The expected result is the segment of the entries that begins with the line containing "yellow 1x3 brick" and ends with the last line, copied verbatim.
------------------------------------
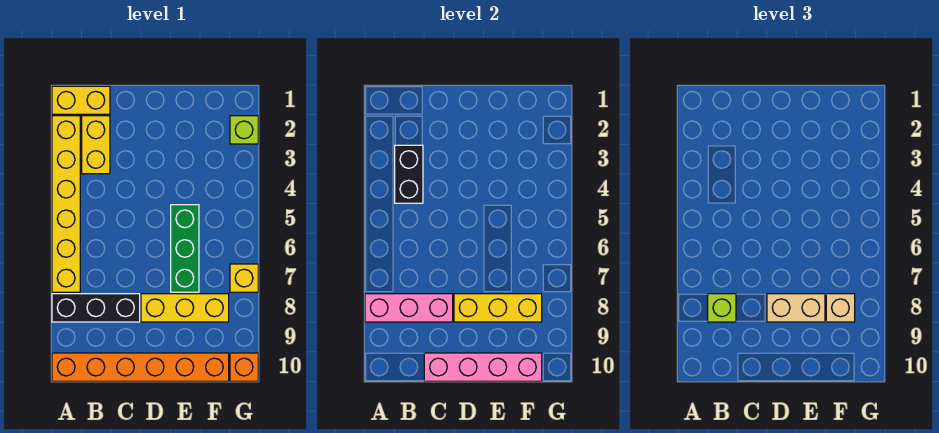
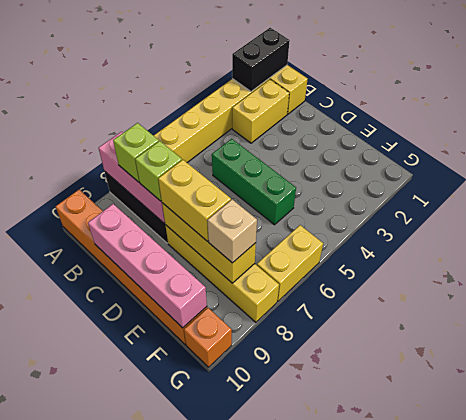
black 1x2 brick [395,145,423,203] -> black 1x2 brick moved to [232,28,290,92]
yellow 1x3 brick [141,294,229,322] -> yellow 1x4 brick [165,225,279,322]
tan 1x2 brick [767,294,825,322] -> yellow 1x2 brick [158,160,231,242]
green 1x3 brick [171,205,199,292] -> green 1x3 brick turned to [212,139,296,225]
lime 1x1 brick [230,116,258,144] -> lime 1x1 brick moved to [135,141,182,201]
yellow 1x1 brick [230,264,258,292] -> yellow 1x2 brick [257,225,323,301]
------------------------------------
■ **Solution for this exercise**
yellow 1x3 brick [141,294,229,322] -> yellow 1x4 brick [165,225,279,322]
tan 1x2 brick [767,294,825,322] -> yellow 1x2 brick [158,160,231,242]
green 1x3 brick [171,205,199,292] -> green 1x3 brick turned to [212,139,296,225]
lime 1x1 brick [230,116,258,144] -> lime 1x1 brick moved to [135,141,182,201]
yellow 1x1 brick [230,264,258,292] -> yellow 1x2 brick [257,225,323,301]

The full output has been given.